*** Input material Section Begins ***
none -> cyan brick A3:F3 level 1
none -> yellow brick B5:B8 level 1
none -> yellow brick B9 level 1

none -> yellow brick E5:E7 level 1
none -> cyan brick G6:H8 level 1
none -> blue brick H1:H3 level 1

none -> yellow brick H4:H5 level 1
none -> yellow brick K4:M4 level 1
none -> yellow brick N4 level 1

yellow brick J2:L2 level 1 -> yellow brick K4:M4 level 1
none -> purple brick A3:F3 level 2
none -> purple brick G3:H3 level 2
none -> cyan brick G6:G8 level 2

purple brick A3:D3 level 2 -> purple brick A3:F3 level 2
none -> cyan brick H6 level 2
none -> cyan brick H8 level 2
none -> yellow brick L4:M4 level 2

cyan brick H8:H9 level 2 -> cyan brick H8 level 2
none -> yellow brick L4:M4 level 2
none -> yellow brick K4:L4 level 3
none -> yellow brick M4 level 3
*** Input material Section Ends ***
**Task requirements**.
Retype all the data verbatim.

**Output for this task**.
none -> cyan brick A3:F3 level 1
none -> yellow brick B5:B8 level 1
none -> yellow brick B9 level 1

none -> yellow brick E5:E7 level 1
none -> cyan brick G6:H8 level 1
none -> blue brick H1:H3 level 1

none -> yellow brick H4:H5 level 1
none -> yellow brick K4:M4 level 1
none -> yellow brick N4 level 1

yellow brick J2:L2 level 1 -> yellow brick K4:M4 level 1
none -> purple brick A3:F3 level 2
none -> purple brick G3:H3 level 2
none -> cyan brick G6:G8 level 2

purple brick A3:D3 level 2 -> purple brick A3:F3 level 2
none -> cyan brick H6 level 2
none -> cyan brick H8 level 2
none -> yellow brick L4:M4 level 2

cyan brick H8:H9 level 2 -> cyan brick H8 level 2
none -> yellow brick L4:M4 level 2
none -> yellow brick K4:L4 level 3
none -> yellow brick M4 level 3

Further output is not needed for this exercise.